----- Exercise data -----
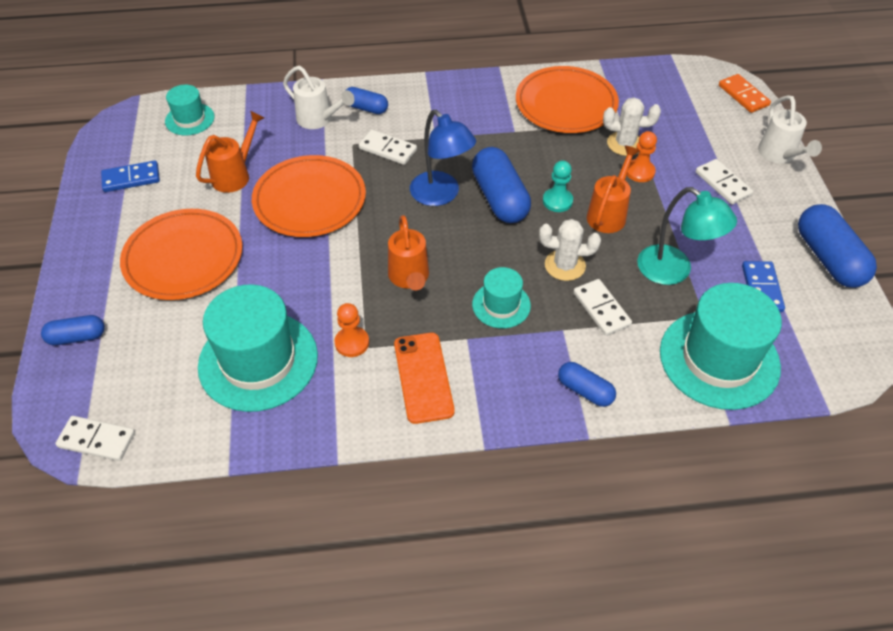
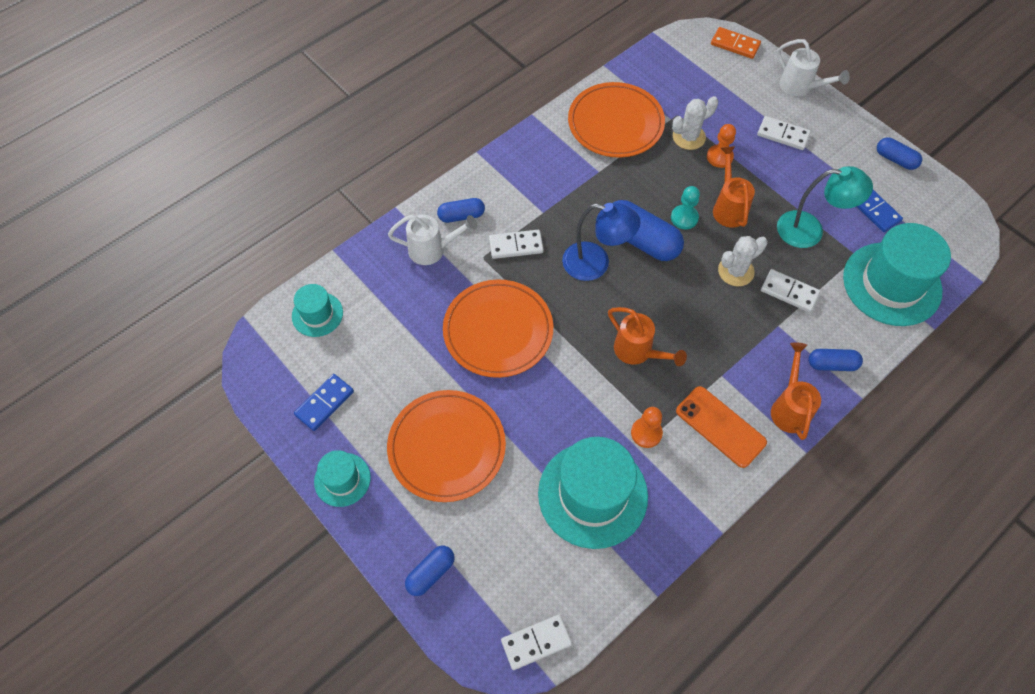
camera: 35 degrees left, 10 degrees up
(235, 175) = (413, 345): orange watering can -> orange watering can (789, 408)
(501, 305) = (721, 332): turquoise hat -> turquoise hat (342, 479)
(828, 258) = (895, 159): blue capsule -> blue capsule, size x0.56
-----
Activity
Could you repeat the data exactly, omitting its pictures?

Your response
camera: 35 degrees left, 10 degrees up
(235, 175) = (413, 345): orange watering can -> orange watering can (789, 408)
(501, 305) = (721, 332): turquoise hat -> turquoise hat (342, 479)
(828, 258) = (895, 159): blue capsule -> blue capsule, size x0.56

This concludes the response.